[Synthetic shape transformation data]

Segment Open

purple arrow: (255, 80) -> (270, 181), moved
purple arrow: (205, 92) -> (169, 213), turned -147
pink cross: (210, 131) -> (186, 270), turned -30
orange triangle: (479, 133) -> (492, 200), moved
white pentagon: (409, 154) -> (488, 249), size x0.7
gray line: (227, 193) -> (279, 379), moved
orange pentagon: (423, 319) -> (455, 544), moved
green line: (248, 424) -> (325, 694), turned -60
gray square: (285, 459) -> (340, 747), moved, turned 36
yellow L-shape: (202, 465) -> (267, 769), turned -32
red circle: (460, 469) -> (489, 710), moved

Segment Closed

**Work request:** Repeat exactly, and only, the lines of the records above, starting with the line that contains "orange triangle: (479, 133)" and ending with the final line, both included.

**Response to the exercise:**
orange triangle: (479, 133) -> (492, 200), moved
white pentagon: (409, 154) -> (488, 249), size x0.7
gray line: (227, 193) -> (279, 379), moved
orange pentagon: (423, 319) -> (455, 544), moved
green line: (248, 424) -> (325, 694), turned -60
gray square: (285, 459) -> (340, 747), moved, turned 36
yellow L-shape: (202, 465) -> (267, 769), turned -32
red circle: (460, 469) -> (489, 710), moved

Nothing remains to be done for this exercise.